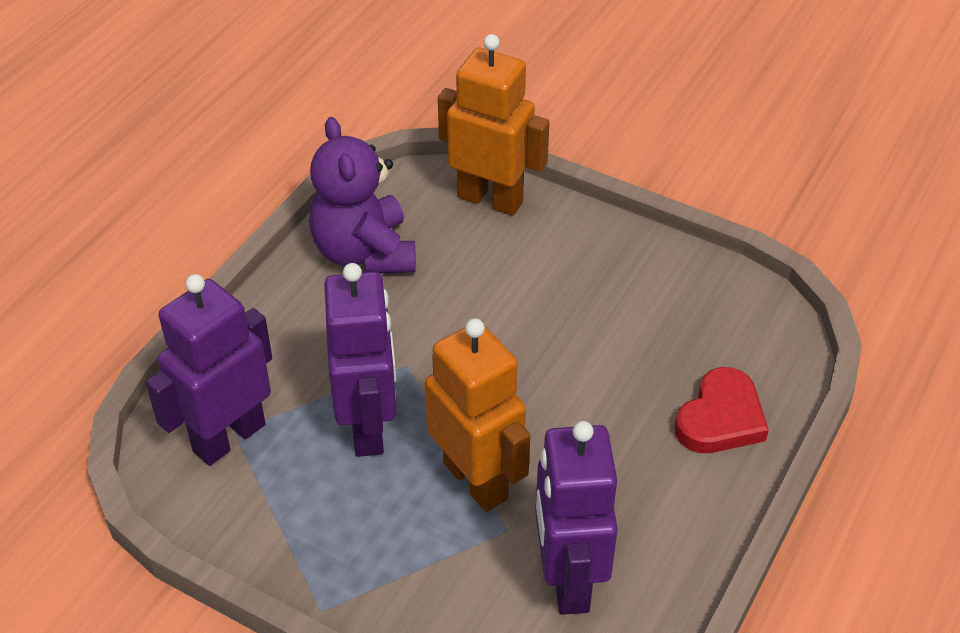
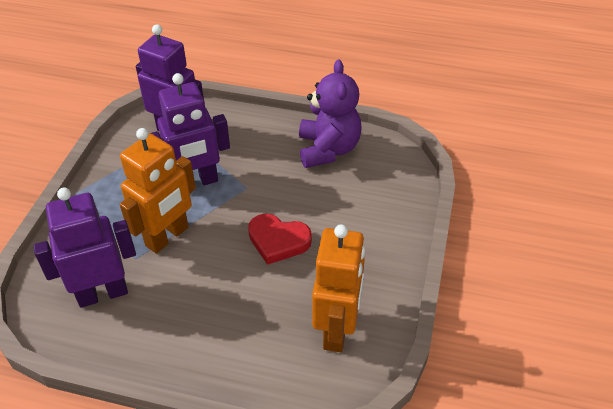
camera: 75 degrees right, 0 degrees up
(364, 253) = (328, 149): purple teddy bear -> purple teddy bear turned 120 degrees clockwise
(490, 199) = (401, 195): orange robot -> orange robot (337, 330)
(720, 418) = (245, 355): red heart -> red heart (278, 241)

-=-=-=-=-

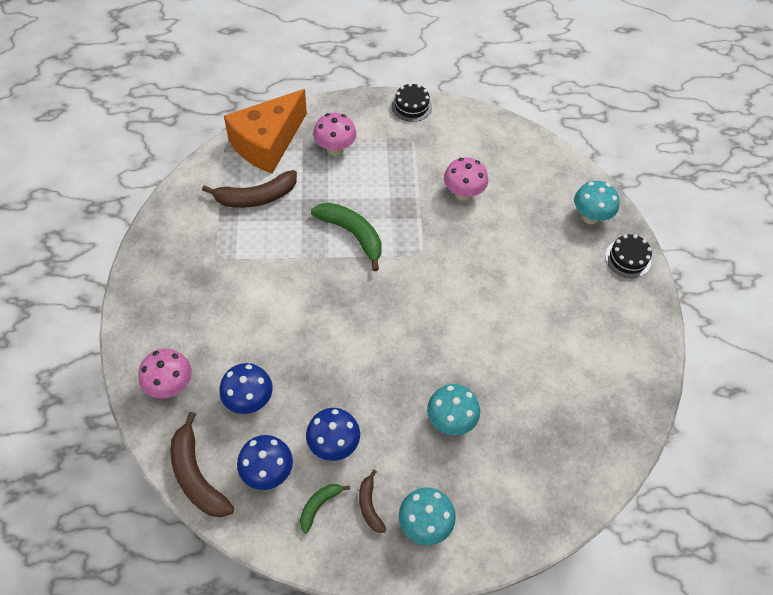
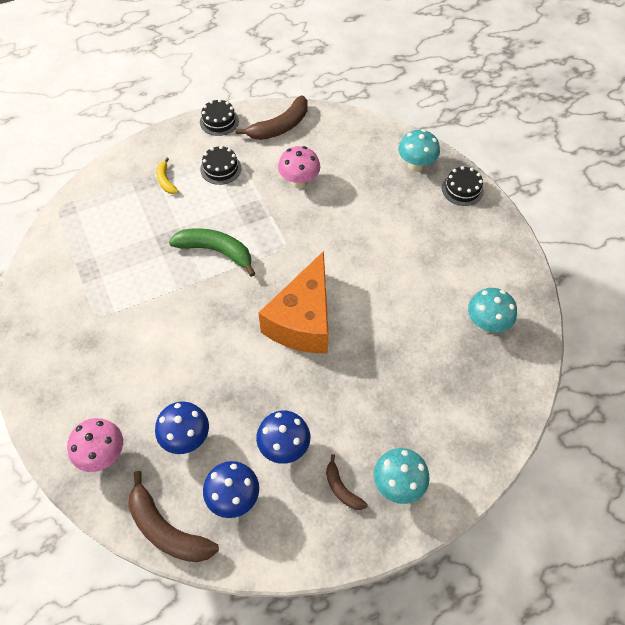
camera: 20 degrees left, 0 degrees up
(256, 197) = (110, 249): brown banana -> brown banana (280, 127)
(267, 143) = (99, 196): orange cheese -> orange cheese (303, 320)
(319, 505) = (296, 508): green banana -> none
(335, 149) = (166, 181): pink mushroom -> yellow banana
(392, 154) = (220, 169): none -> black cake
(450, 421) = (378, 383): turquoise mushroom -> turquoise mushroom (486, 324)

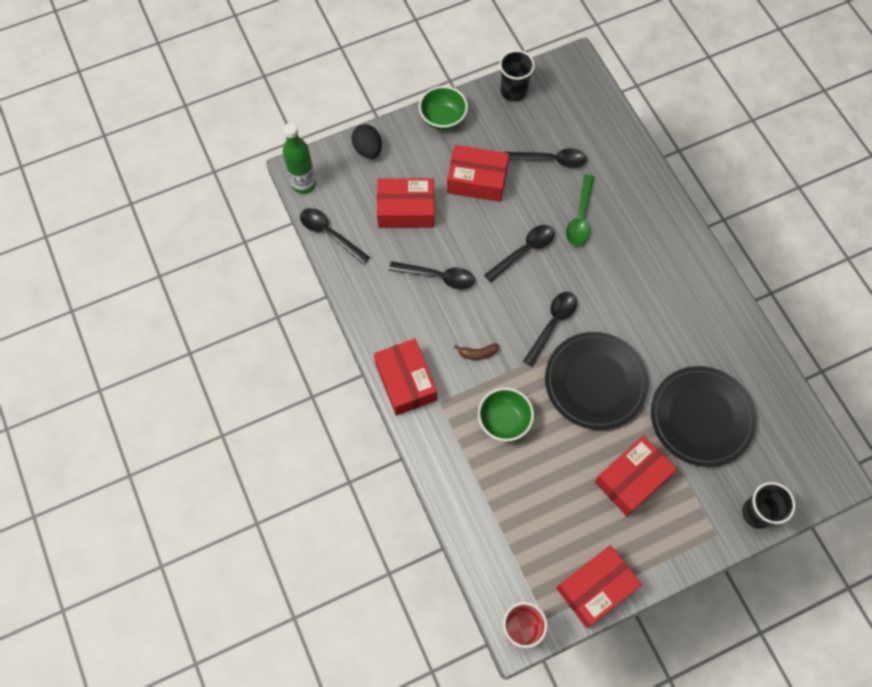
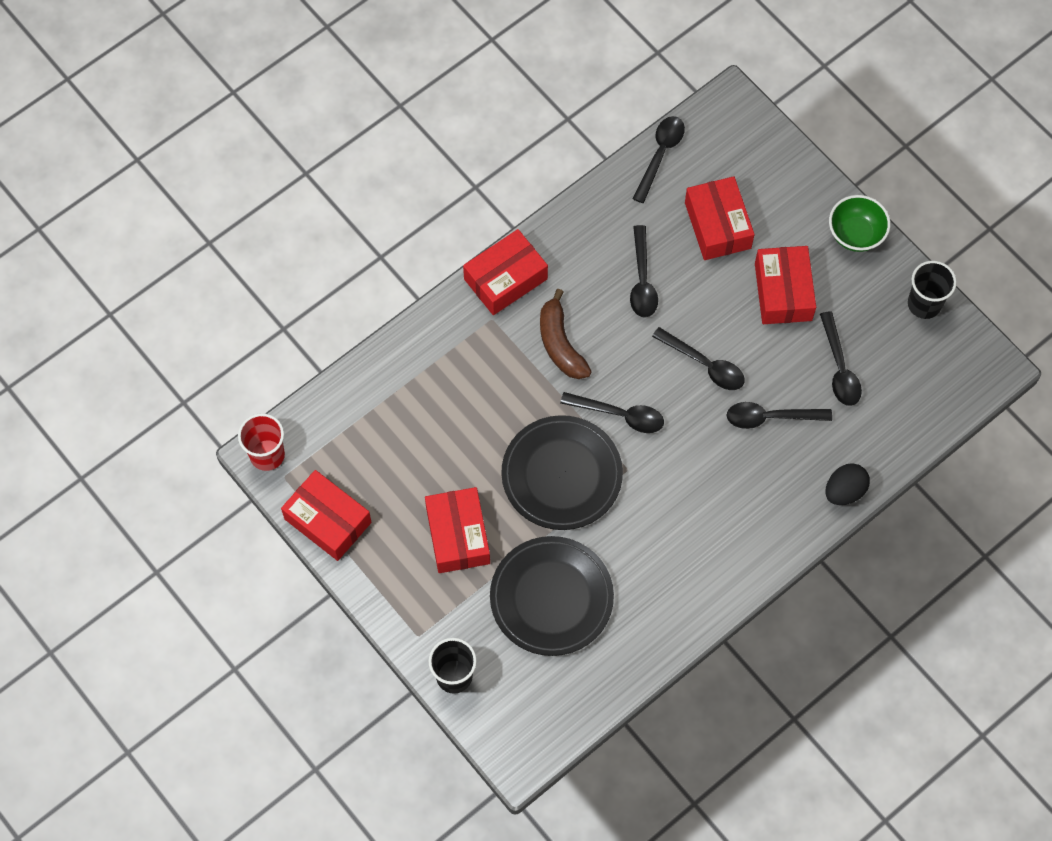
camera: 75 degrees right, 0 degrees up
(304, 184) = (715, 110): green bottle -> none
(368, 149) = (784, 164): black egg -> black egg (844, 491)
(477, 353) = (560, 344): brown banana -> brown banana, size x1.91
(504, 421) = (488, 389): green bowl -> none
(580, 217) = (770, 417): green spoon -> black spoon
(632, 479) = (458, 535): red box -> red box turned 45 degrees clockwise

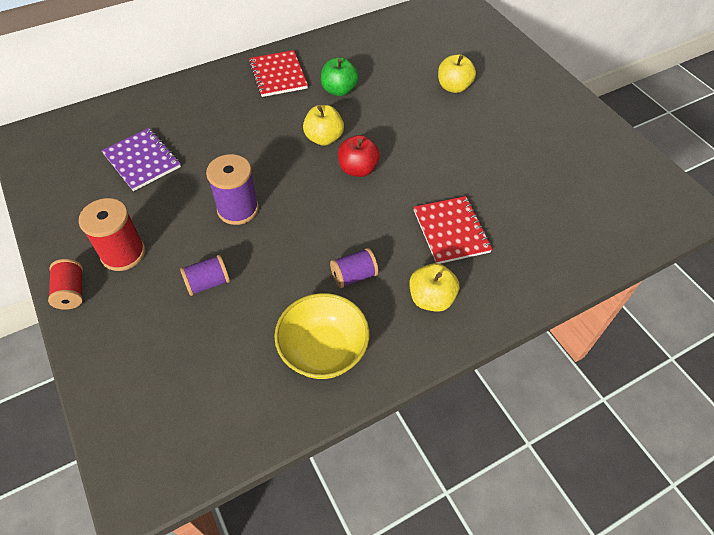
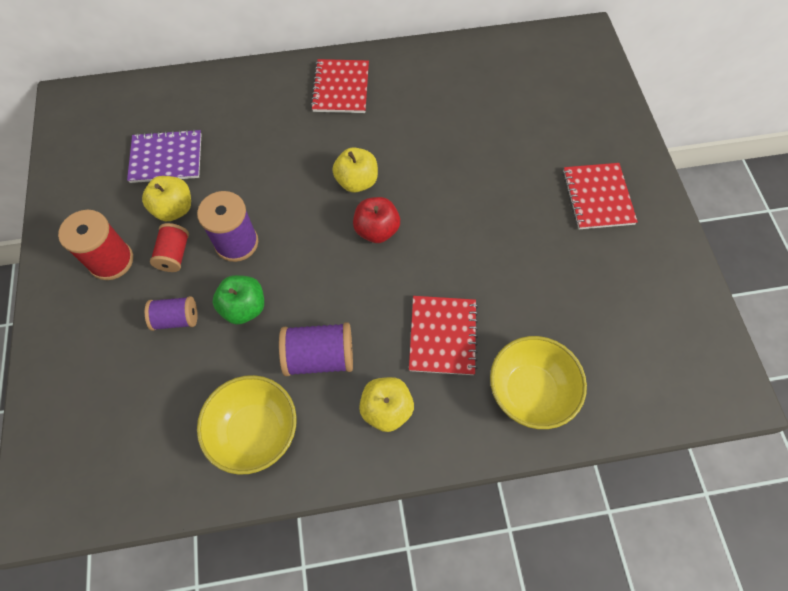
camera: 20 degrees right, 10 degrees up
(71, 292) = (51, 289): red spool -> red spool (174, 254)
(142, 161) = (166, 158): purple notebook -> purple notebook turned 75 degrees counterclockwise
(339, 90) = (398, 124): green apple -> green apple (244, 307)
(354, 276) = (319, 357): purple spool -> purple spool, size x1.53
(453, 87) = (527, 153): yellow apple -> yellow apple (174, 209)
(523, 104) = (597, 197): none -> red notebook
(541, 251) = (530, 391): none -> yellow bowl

-=-=-=-=-

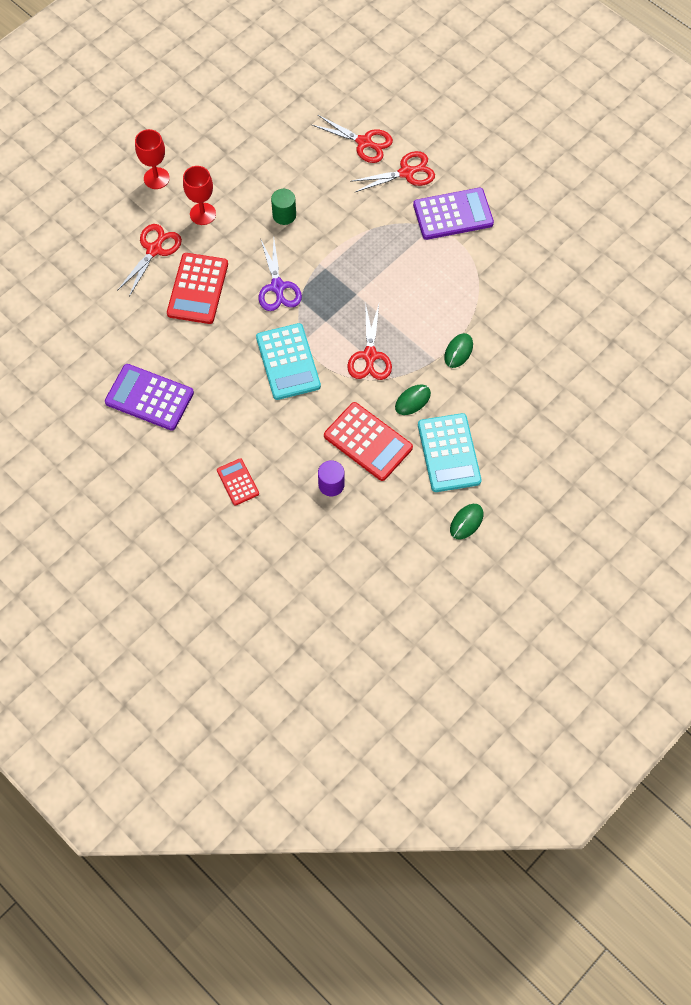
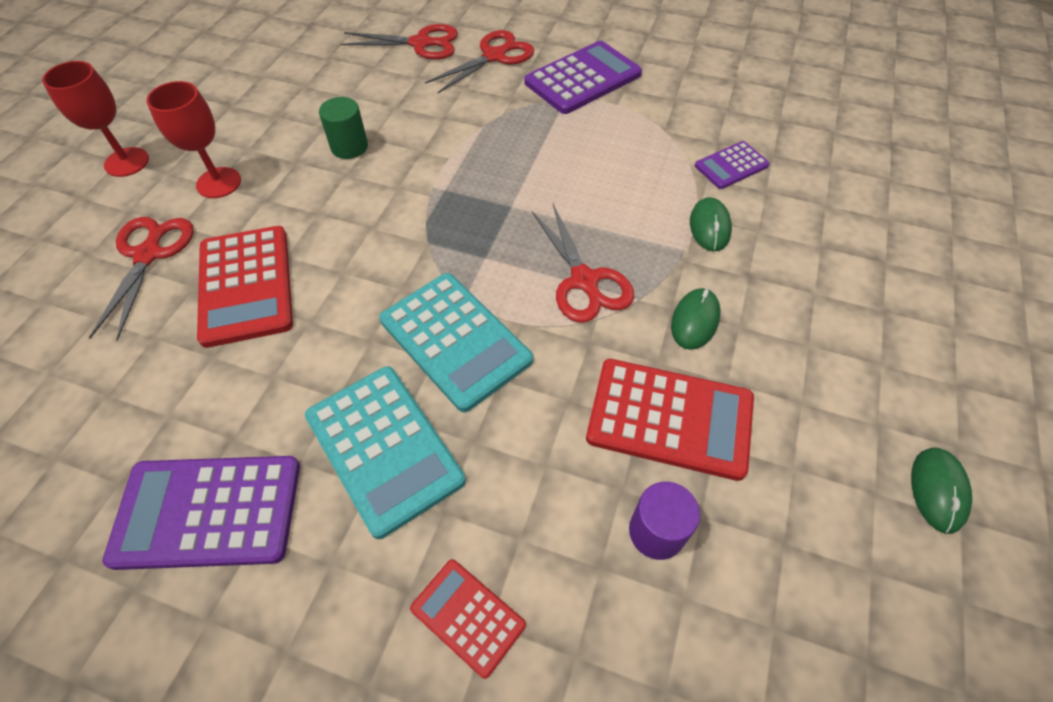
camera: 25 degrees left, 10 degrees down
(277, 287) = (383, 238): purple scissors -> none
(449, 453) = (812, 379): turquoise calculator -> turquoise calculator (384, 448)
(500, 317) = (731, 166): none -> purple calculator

-=-=-=-=-

▶ Assignment:
Look above for the line containing "(319, 505) = (296, 508): green banana -> none", then copy exactly from it through the line containing "(368, 149) = (784, 164): black", keeping both and leaving out pictures. Add nothing else.

▶ Completed task:
(319, 505) = (296, 508): green banana -> none
(335, 149) = (166, 181): pink mushroom -> yellow banana
(392, 154) = (220, 169): none -> black cake
(450, 421) = (378, 383): turquoise mushroom -> turquoise mushroom (486, 324)

camera: 75 degrees right, 0 degrees up
(304, 184) = (715, 110): green bottle -> none
(368, 149) = (784, 164): black egg -> black egg (844, 491)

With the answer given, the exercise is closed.